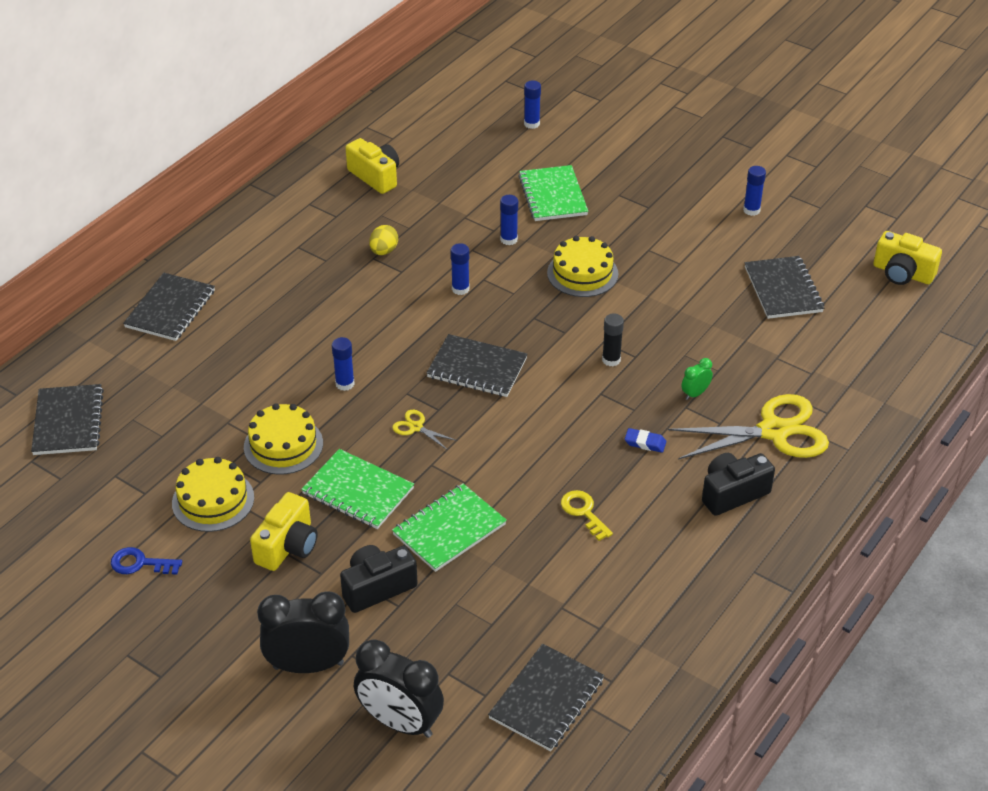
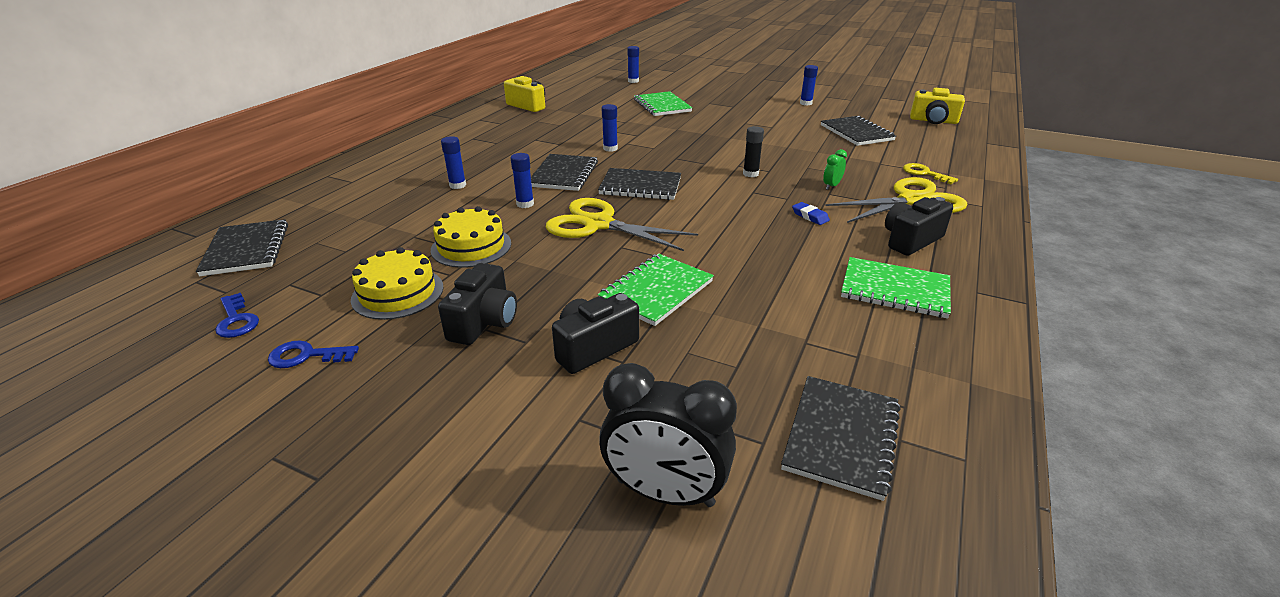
camera: 10 degrees left, 10 degrees down
(76, 515) = (236, 320): none -> blue key
(170, 309) = (361, 175): black notebook -> black notebook (564, 174)
(288, 546) = (484, 322): yellow camera -> black camera
(308, 665) = (525, 438): black clock -> none
(358, 491) = (553, 272): green notebook -> green notebook (894, 290)
(384, 251) = (542, 136): yellow egg -> none
(416, 427) = (598, 224): yellow scissors -> yellow scissors, size x2.34
(509, 239) = (638, 125): blue glue stick -> blue glue stick (457, 185)
(582, 273) = (702, 135): yellow cake -> none
(583, 512) = (783, 265): yellow key -> yellow key (924, 173)
(645, 443) = (810, 216): blue eraser -> blue eraser turned 45 degrees clockwise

· · · · ·

Try it: Please copy each line of the material that contains the word "black".

Solution:
(170, 309) = (361, 175): black notebook -> black notebook (564, 174)
(288, 546) = (484, 322): yellow camera -> black camera
(308, 665) = (525, 438): black clock -> none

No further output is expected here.